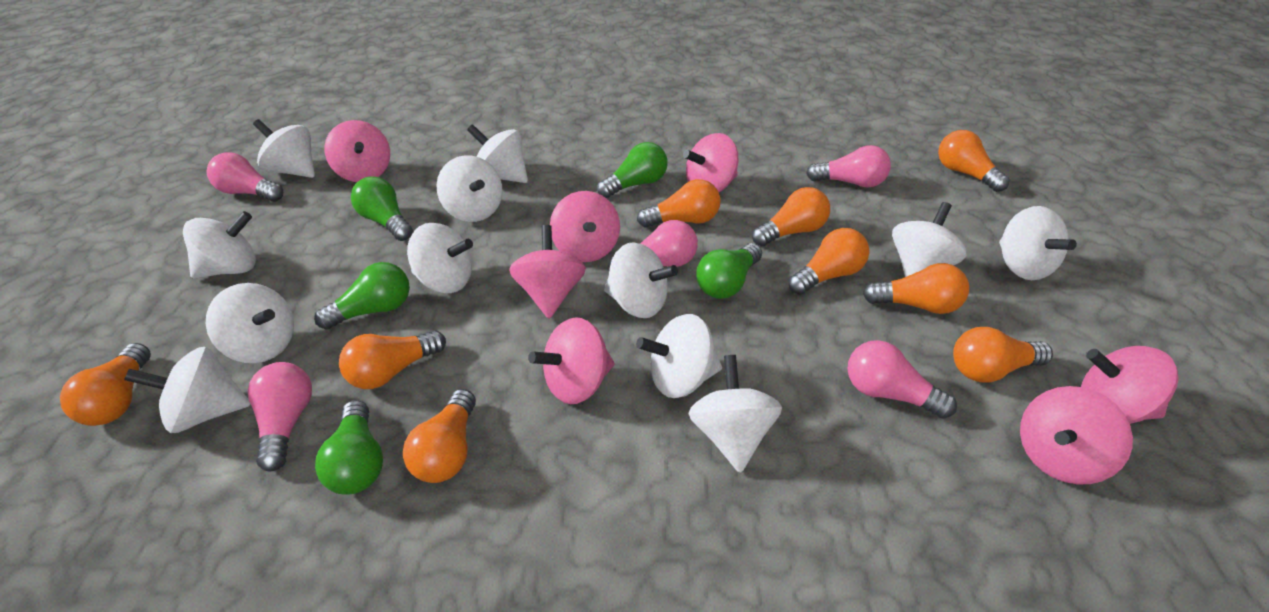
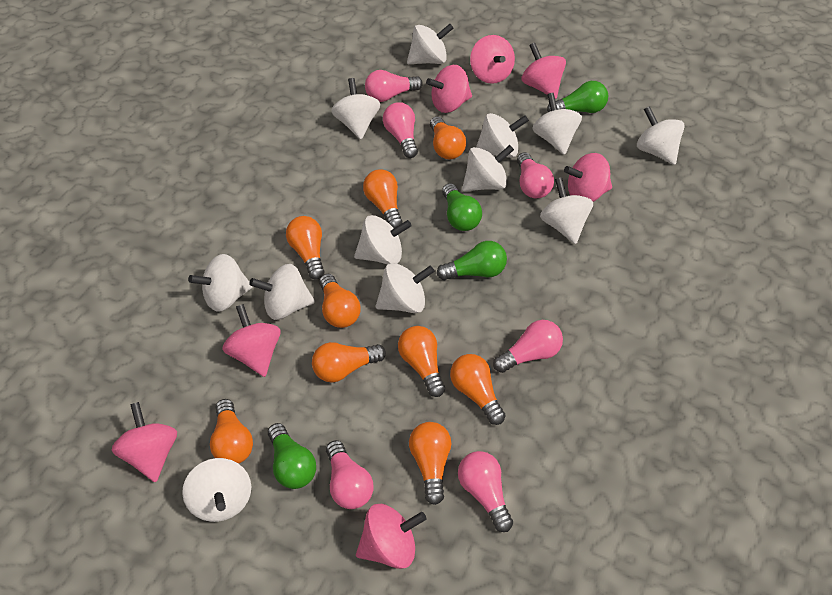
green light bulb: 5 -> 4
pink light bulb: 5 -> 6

* * *

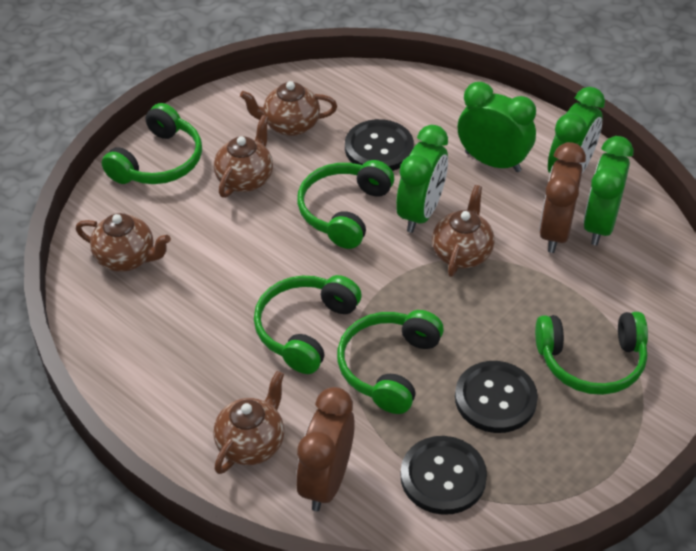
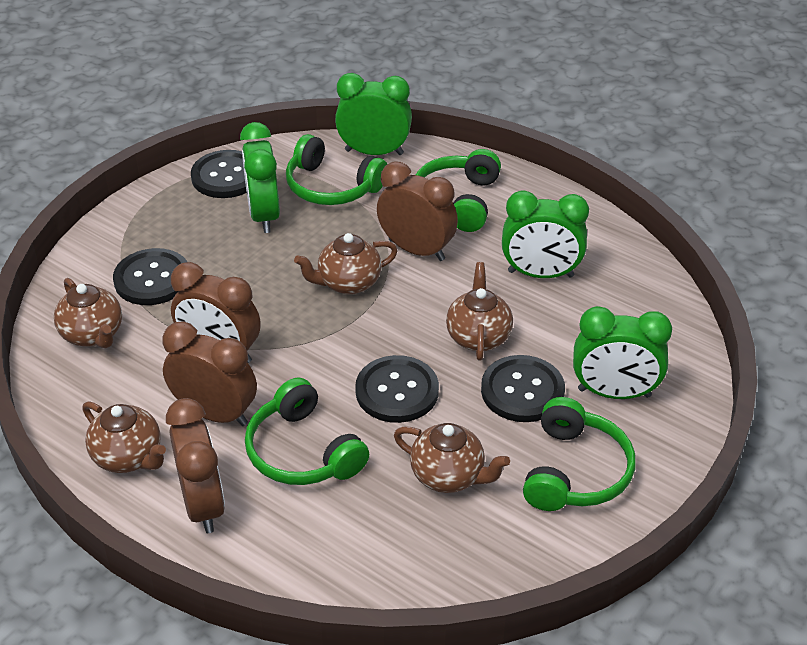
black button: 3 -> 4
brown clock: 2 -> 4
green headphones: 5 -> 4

==

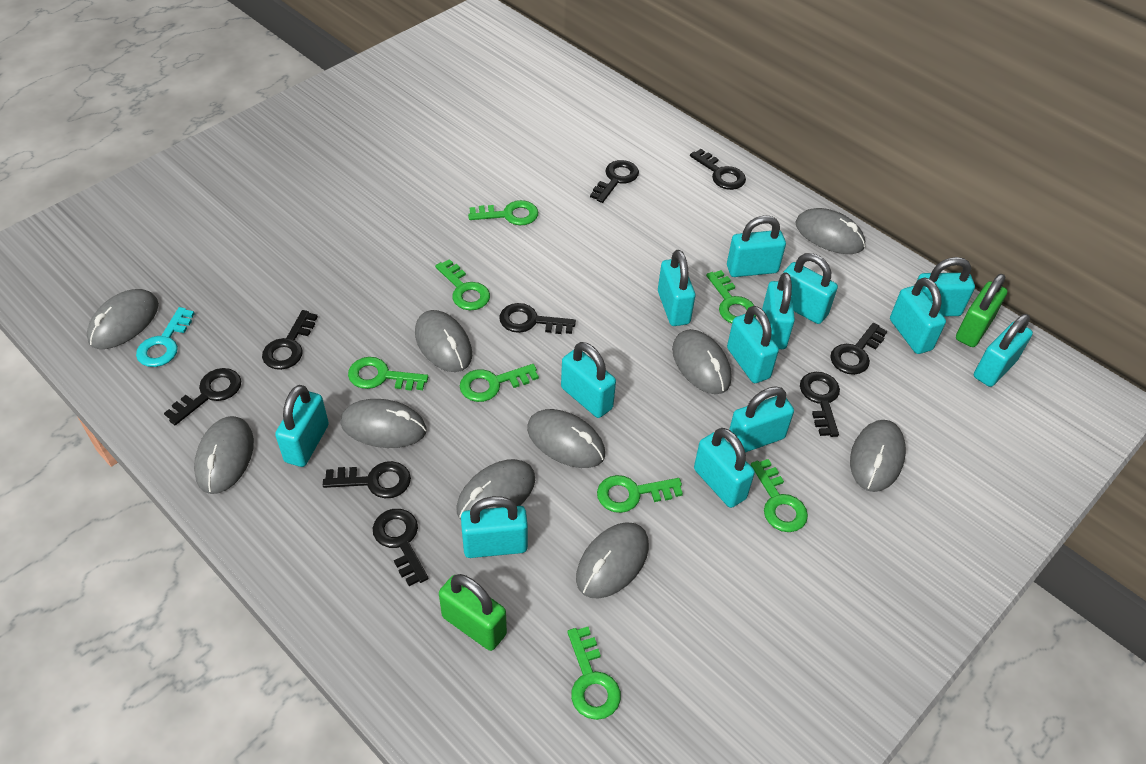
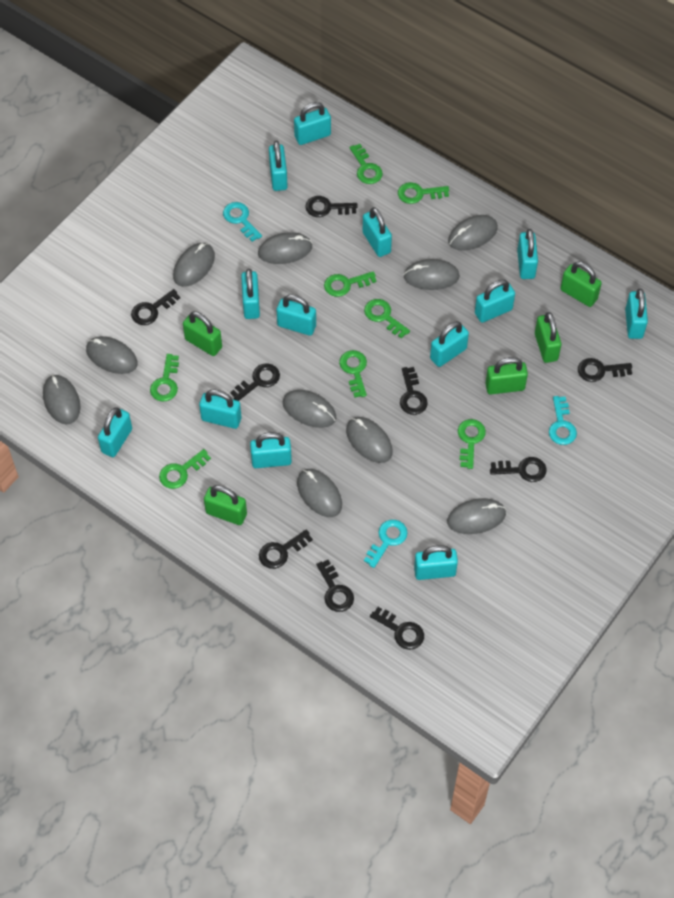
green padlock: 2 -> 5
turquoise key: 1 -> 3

Work required: Look through the entries above; copy every line holding the string "light".

Answer for this exercise:
green light bulb: 5 -> 4
pink light bulb: 5 -> 6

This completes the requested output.